- [Given data]
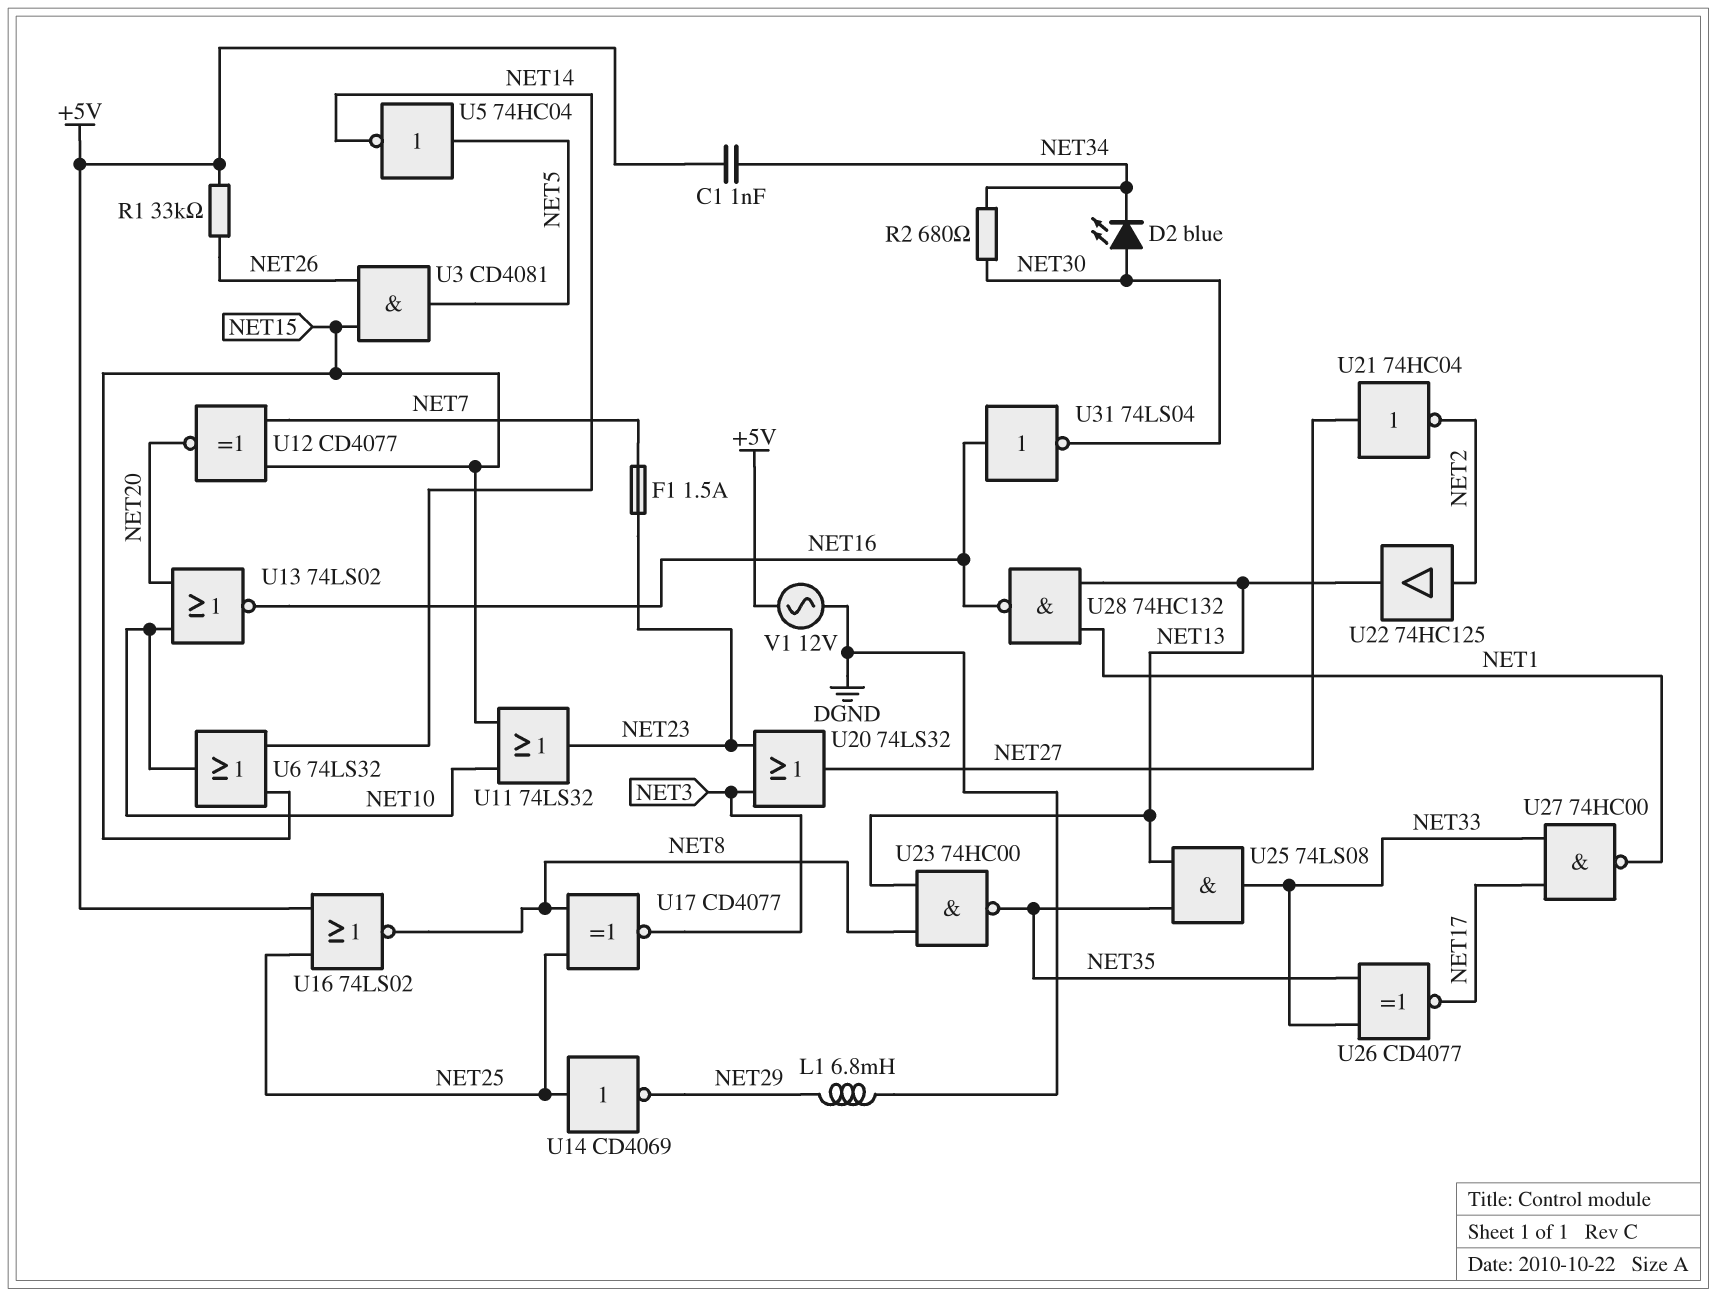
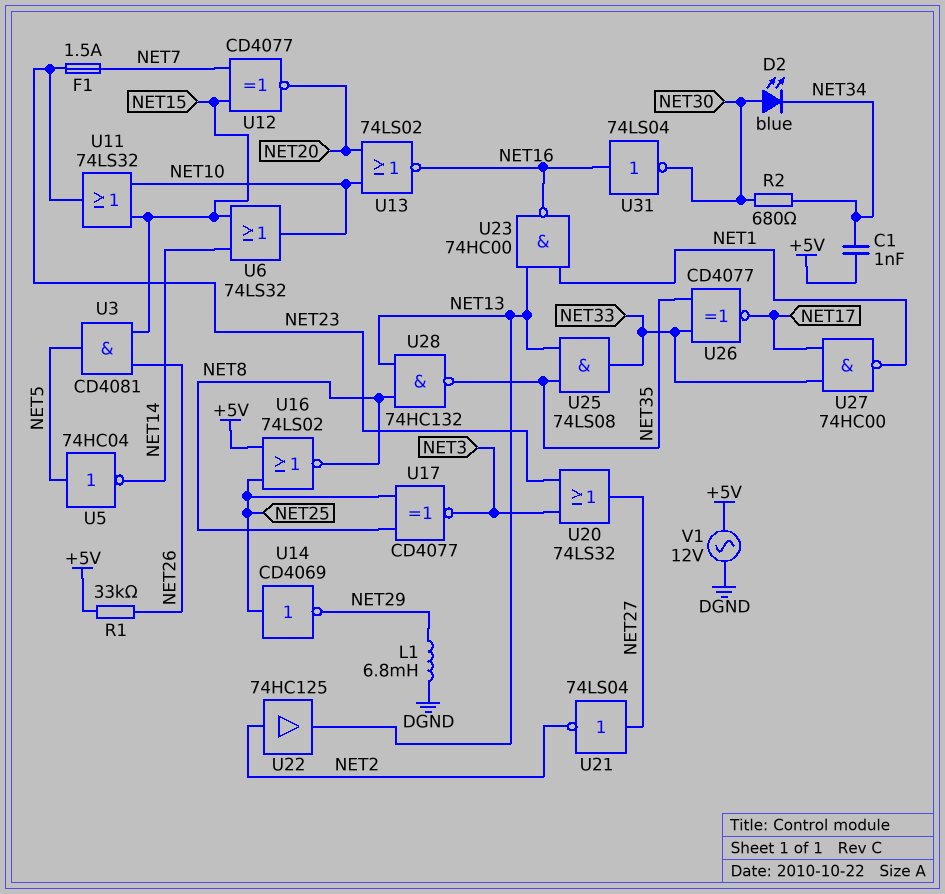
U21: NOT 74HC04 (in NET27, out NET2) -> NOT 74LS04 (in NET27, out NET2)
U23: NAND 74HC00 (in NET8, in NET13, out NET35) -> NAND 74HC00 (in NET1, in NET13, out NET16)
U28: NAND 74HC132 (in NET1, in NET13, out NET16) -> NAND 74HC132 (in NET8, in NET13, out NET35)

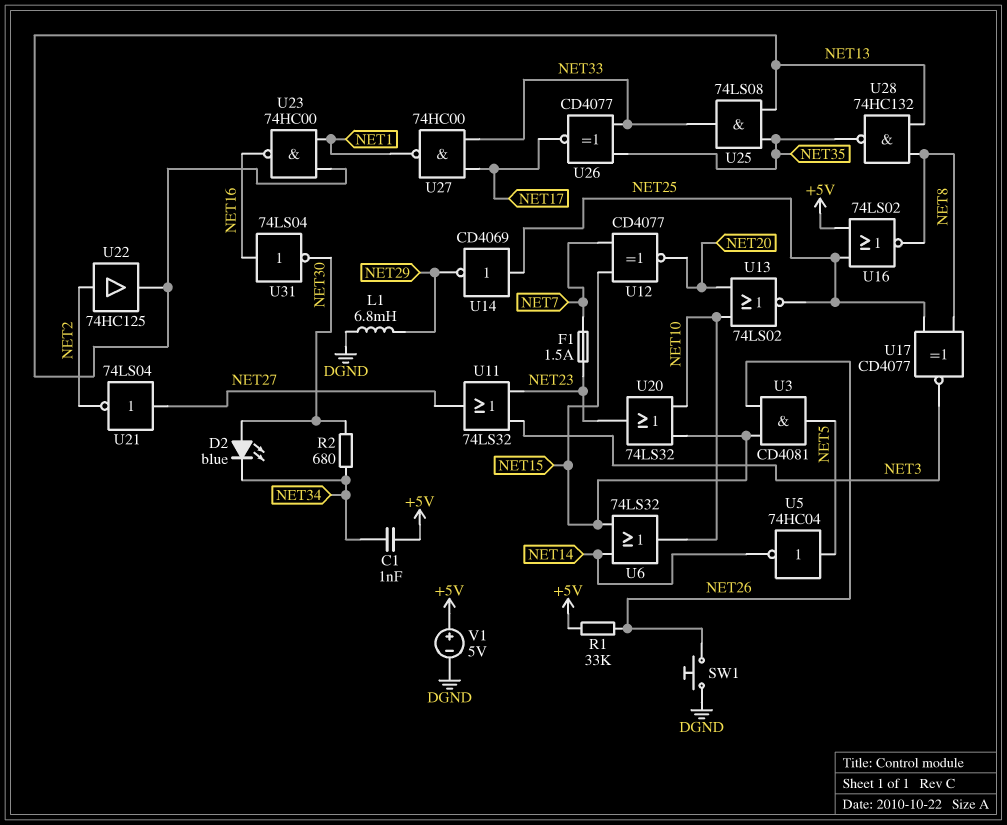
SW1: none -> button (DGND, NET26)
U11: OR 74LS32 (in NET10, in NET15, out NET23) -> OR 74LS32 (in NET3, in NET23, out NET27)
U13: NOR 74LS02 (in NET10, in NET20, out NET16) -> NOR 74LS02 (in NET10, in NET20, out NET25)
U20: OR 74LS32 (in NET3, in NET23, out NET27) -> OR 74LS32 (in NET10, in NET15, out NET23)
V1: AC 12V (+5V, DGND) -> 5V (plus +5V, minus DGND)

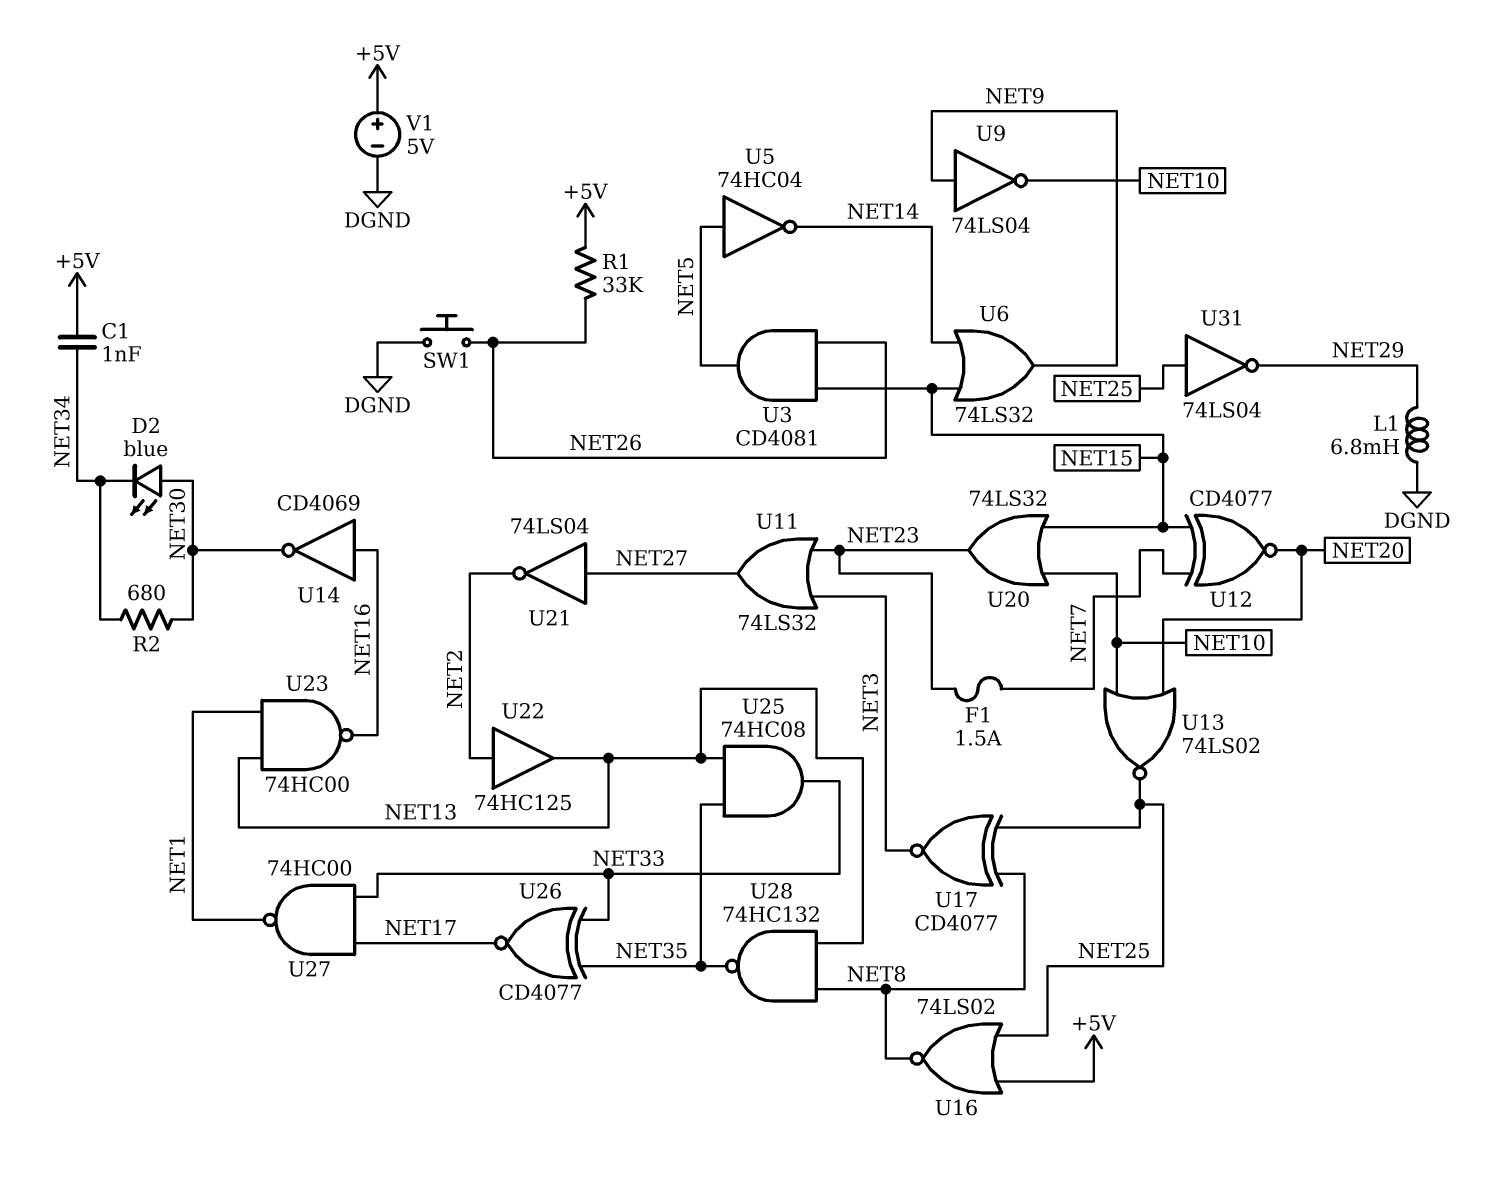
U6: OR 74LS32 (in NET14, in NET15, out NET10) -> OR 74LS32 (in NET14, in NET15, out NET9)
U9: none -> NOT 74LS04 (in NET9, out NET10)
U14: NOT CD4069 (in NET25, out NET29) -> NOT CD4069 (in NET16, out NET30)
U25: AND 74LS08 (in NET13, in NET35, out NET33) -> AND 74HC08 (in NET13, in NET35, out NET33)
U31: NOT 74LS04 (in NET16, out NET30) -> NOT 74LS04 (in NET25, out NET29)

- [Work to be completed] Return exactly the part of the listing above that opens with the line containing "U23: NAND 74HC00" and closes with the line containing "U11: OR 74LS32". Pictures stay out.

- [Response to this exercise]
U23: NAND 74HC00 (in NET8, in NET13, out NET35) -> NAND 74HC00 (in NET1, in NET13, out NET16)
U28: NAND 74HC132 (in NET1, in NET13, out NET16) -> NAND 74HC132 (in NET8, in NET13, out NET35)

SW1: none -> button (DGND, NET26)
U11: OR 74LS32 (in NET10, in NET15, out NET23) -> OR 74LS32 (in NET3, in NET23, out NET27)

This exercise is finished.